Records to use>
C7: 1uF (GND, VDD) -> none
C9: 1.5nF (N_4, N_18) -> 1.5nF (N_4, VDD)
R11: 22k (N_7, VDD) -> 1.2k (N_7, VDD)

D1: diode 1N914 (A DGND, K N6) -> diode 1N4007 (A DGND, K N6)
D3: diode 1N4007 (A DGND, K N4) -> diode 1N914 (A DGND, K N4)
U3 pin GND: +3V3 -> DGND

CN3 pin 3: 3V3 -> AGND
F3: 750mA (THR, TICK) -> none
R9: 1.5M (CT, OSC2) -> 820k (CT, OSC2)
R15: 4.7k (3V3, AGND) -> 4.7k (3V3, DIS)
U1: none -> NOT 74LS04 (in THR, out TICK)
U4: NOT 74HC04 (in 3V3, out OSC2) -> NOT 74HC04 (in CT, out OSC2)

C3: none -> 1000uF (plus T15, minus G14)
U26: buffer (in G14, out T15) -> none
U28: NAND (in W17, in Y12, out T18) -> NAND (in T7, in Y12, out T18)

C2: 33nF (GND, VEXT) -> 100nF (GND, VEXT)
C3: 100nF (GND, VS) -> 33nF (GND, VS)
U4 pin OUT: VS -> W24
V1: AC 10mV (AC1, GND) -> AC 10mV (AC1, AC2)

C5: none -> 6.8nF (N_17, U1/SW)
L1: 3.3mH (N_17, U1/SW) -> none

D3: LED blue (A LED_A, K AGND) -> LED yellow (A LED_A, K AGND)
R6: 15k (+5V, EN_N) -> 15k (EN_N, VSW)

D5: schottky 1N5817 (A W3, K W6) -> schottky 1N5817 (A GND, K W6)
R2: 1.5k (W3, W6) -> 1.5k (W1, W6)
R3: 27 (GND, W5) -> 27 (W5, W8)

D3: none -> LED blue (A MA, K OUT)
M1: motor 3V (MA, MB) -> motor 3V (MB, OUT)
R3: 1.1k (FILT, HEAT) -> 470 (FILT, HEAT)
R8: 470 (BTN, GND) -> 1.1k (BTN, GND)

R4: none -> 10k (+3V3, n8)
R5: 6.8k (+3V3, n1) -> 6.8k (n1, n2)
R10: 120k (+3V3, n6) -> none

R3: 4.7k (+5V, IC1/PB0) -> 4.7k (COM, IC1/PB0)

Work required> The required answer is the run of lines above, starting at the line with "C2: 33nF (GND, VEXT) -> 100nF (GND, VEXT)" and ending at the line with "D3: LED blue", reproduced exactly with both ends.

Answer space>
C2: 33nF (GND, VEXT) -> 100nF (GND, VEXT)
C3: 100nF (GND, VS) -> 33nF (GND, VS)
U4 pin OUT: VS -> W24
V1: AC 10mV (AC1, GND) -> AC 10mV (AC1, AC2)

C5: none -> 6.8nF (N_17, U1/SW)
L1: 3.3mH (N_17, U1/SW) -> none

D3: LED blue (A LED_A, K AGND) -> LED yellow (A LED_A, K AGND)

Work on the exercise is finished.